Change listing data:
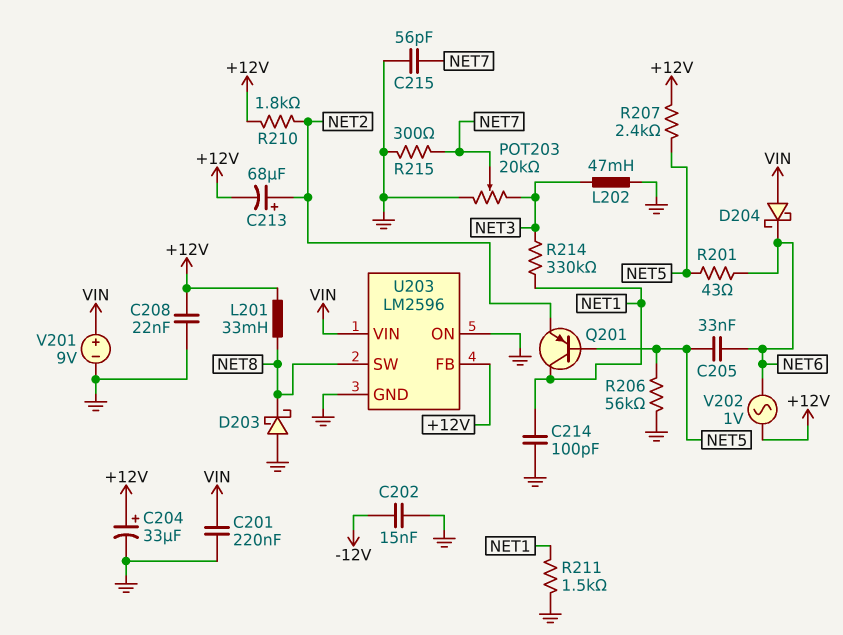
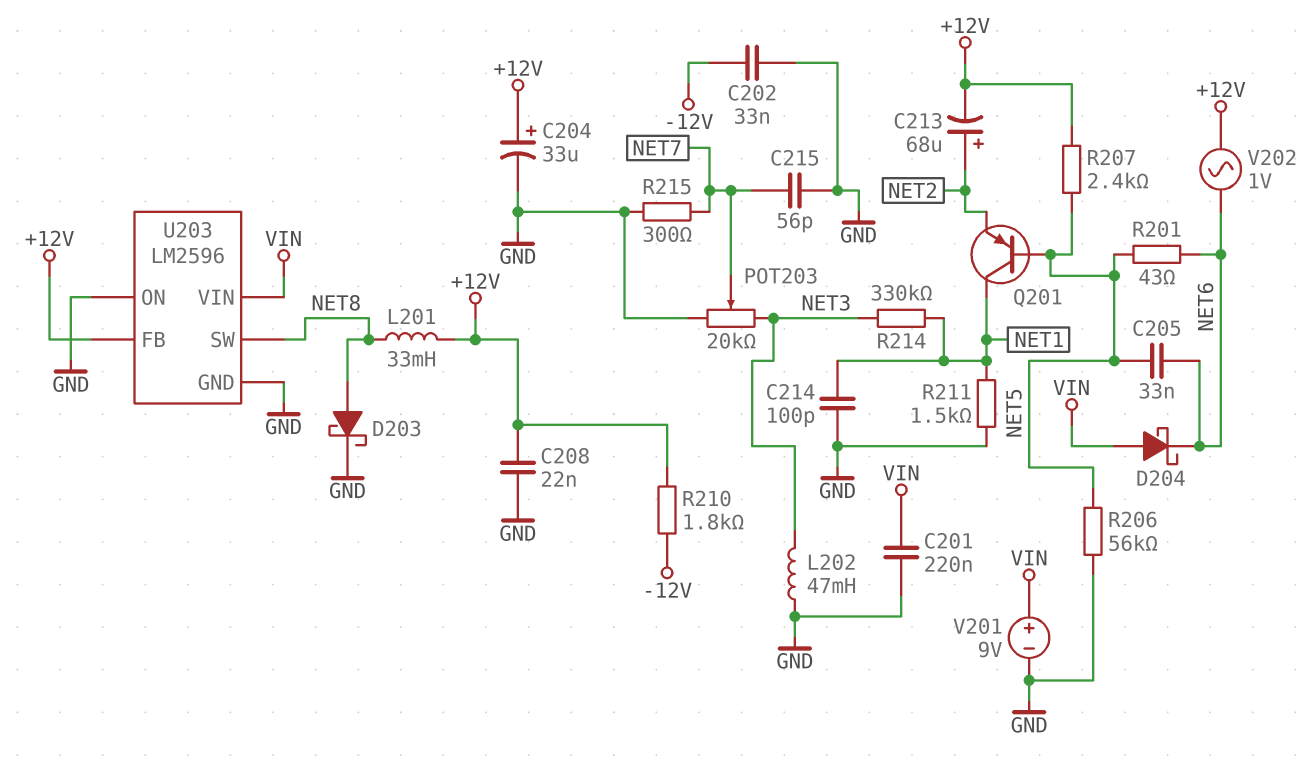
C202: 15nF (-12V, GND) -> 33nF (-12V, GND)
D203: schottky (A GND, K NET8) -> schottky (A NET8, K GND)
R210: 1.8k (+12V, NET2) -> 1.8k (+12V, -12V)

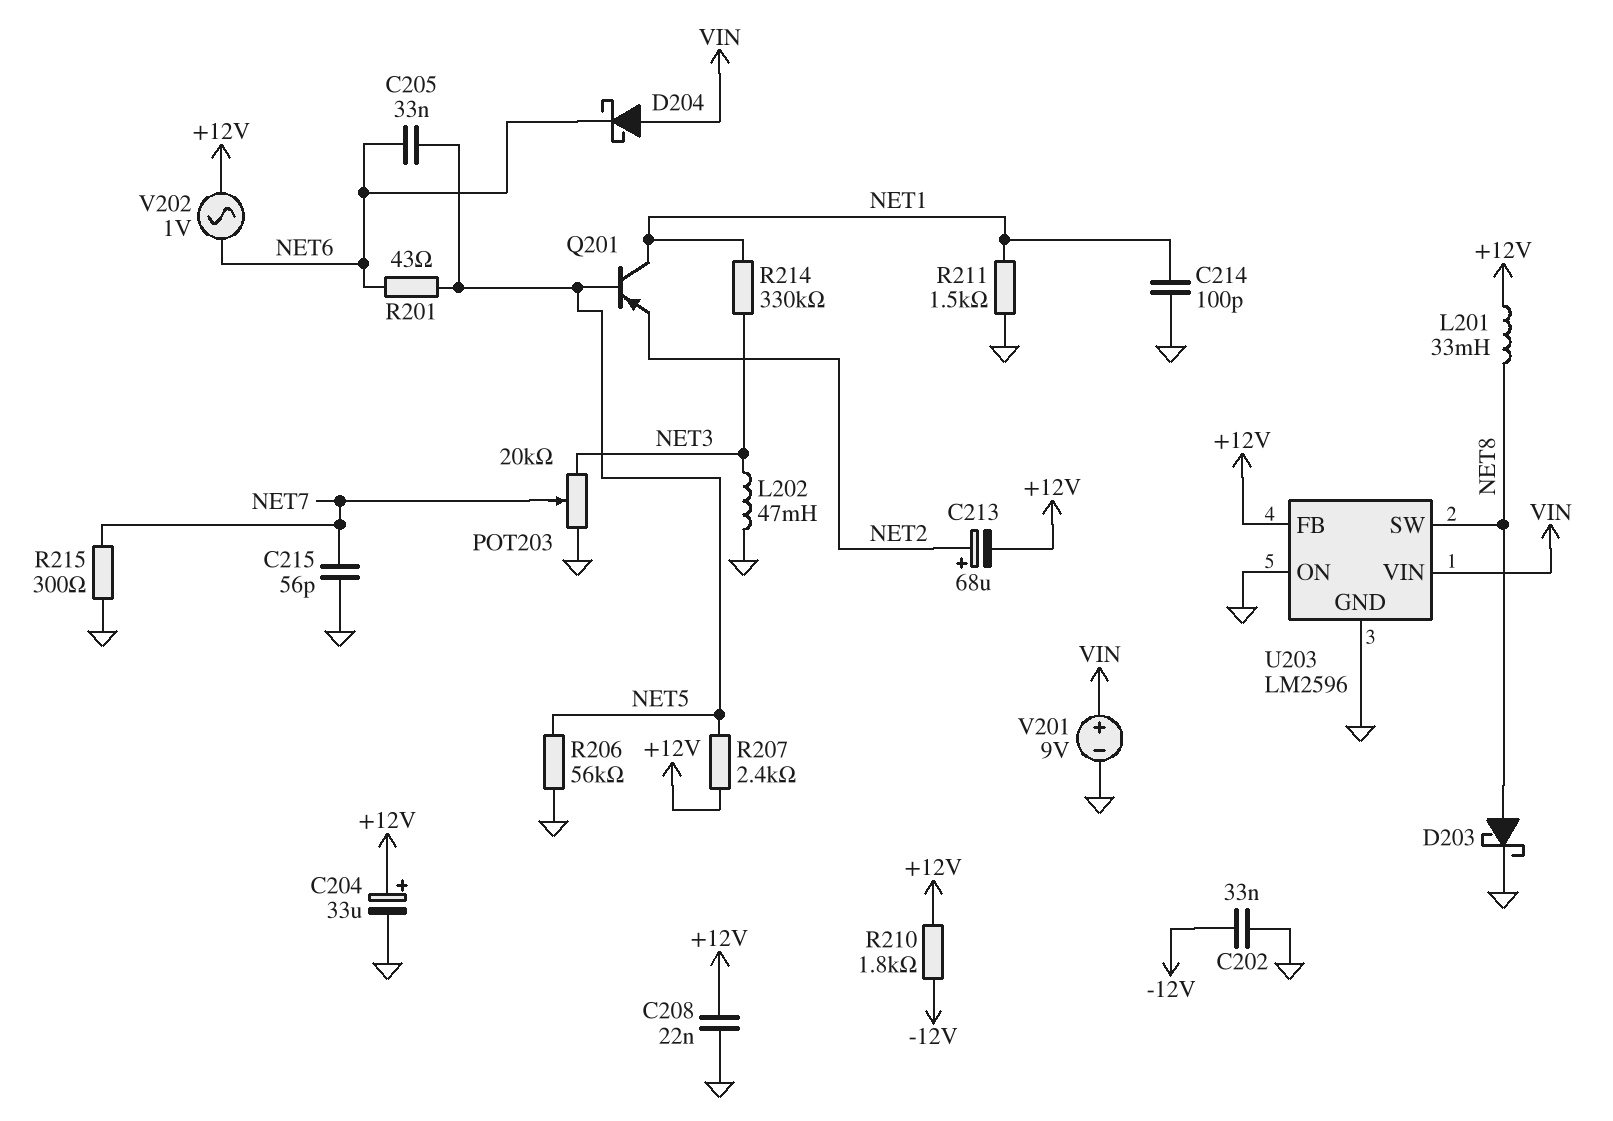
C201: 220nF (GND, VIN) -> none

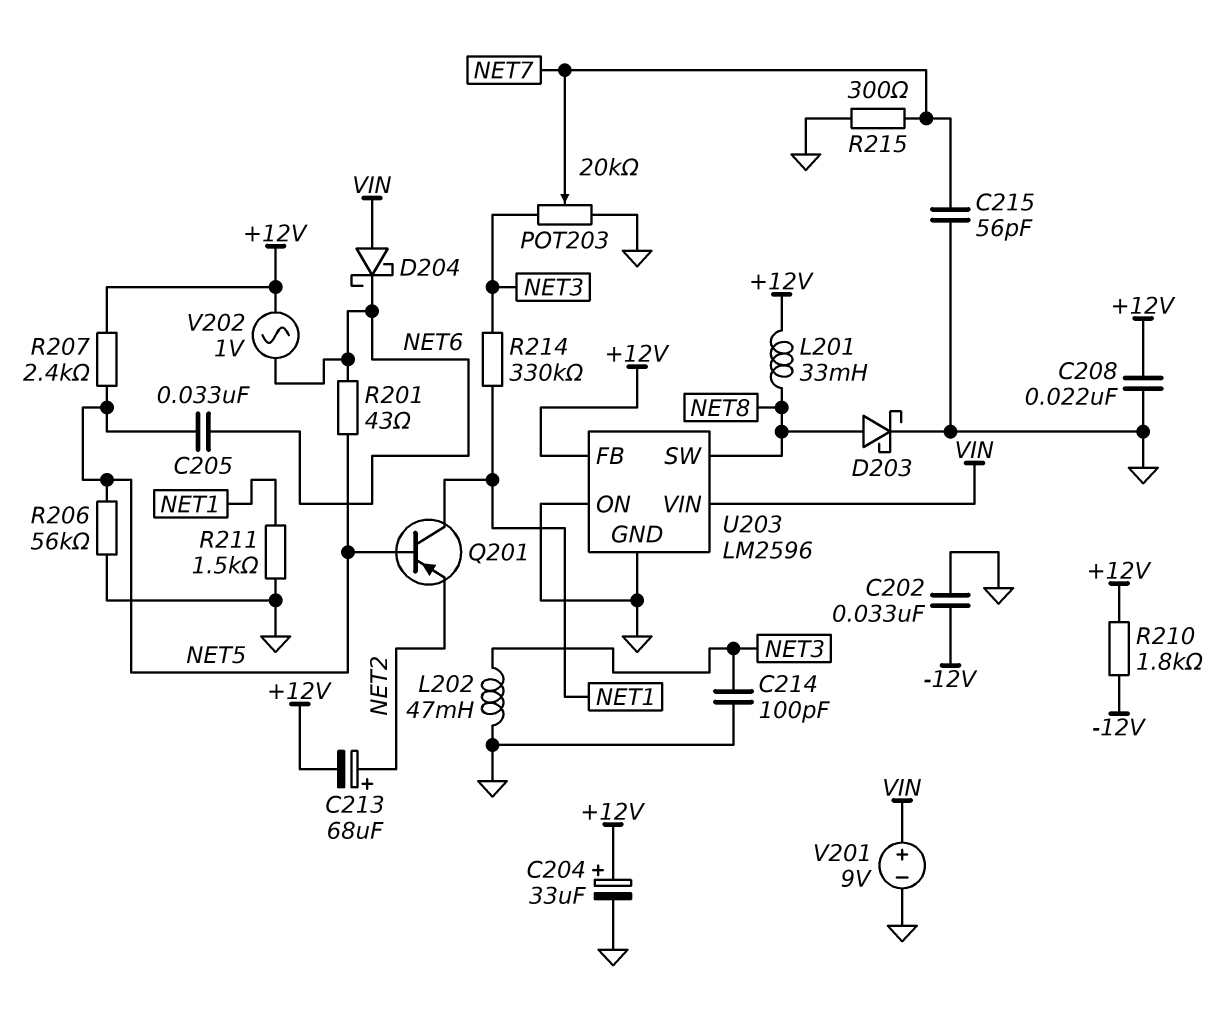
C214: 100pF (GND, NET1) -> 100pF (GND, NET3)

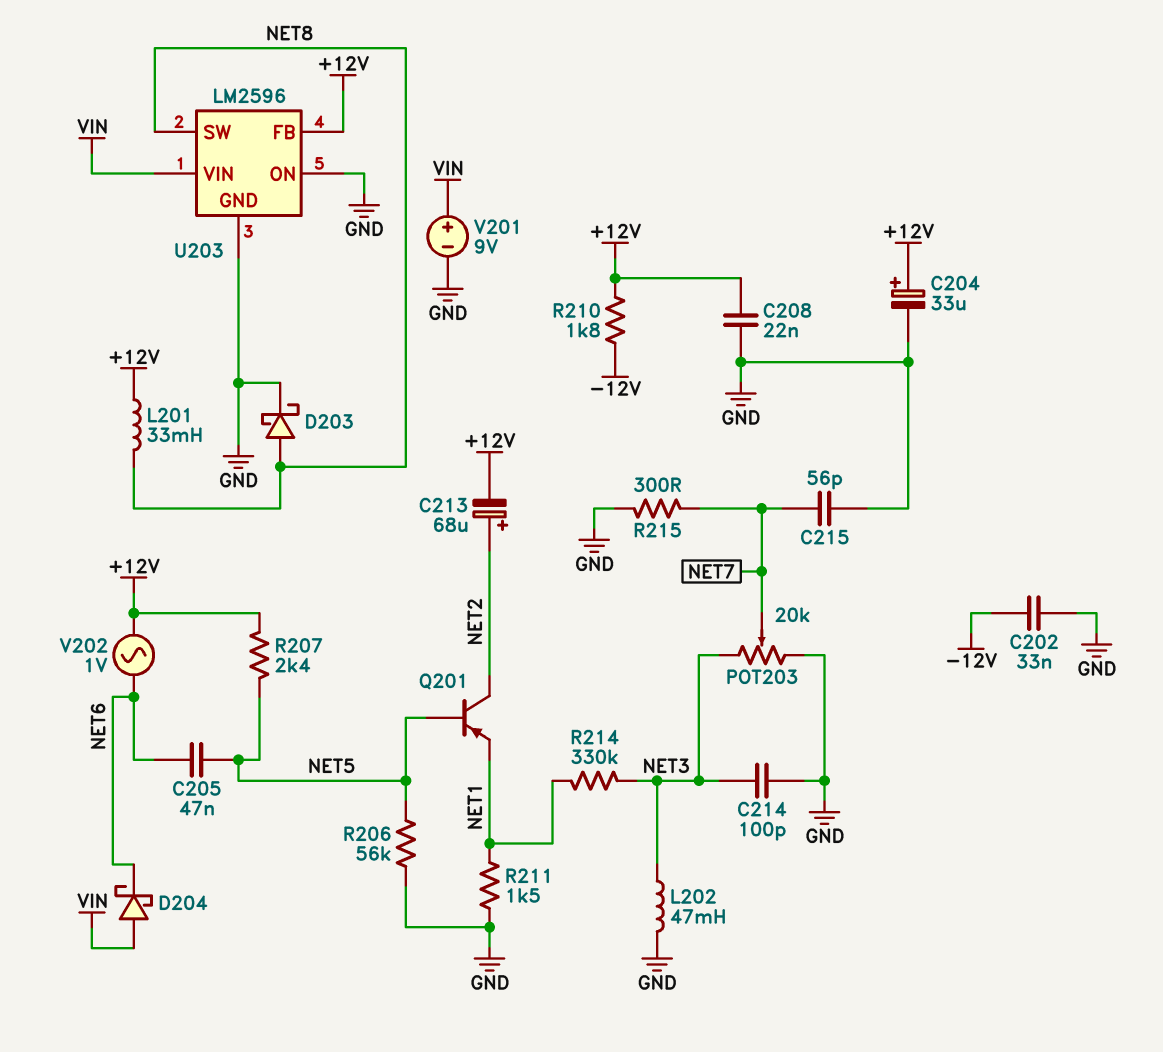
C205: 33nF (NET5, NET6) -> 47nF (NET5, NET6)
Q201: PNP (B NET5, C NET1, E NET2) -> PNP (B NET5, C NET2, E NET1)
R201: 43 (NET5, NET6) -> none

> _Exercise brief_: The answer should be the records above, unchanged, with the pictures omitted.

> _Task answer_:
C202: 15nF (-12V, GND) -> 33nF (-12V, GND)
D203: schottky (A GND, K NET8) -> schottky (A NET8, K GND)
R210: 1.8k (+12V, NET2) -> 1.8k (+12V, -12V)

C201: 220nF (GND, VIN) -> none

C214: 100pF (GND, NET1) -> 100pF (GND, NET3)

C205: 33nF (NET5, NET6) -> 47nF (NET5, NET6)
Q201: PNP (B NET5, C NET1, E NET2) -> PNP (B NET5, C NET2, E NET1)
R201: 43 (NET5, NET6) -> none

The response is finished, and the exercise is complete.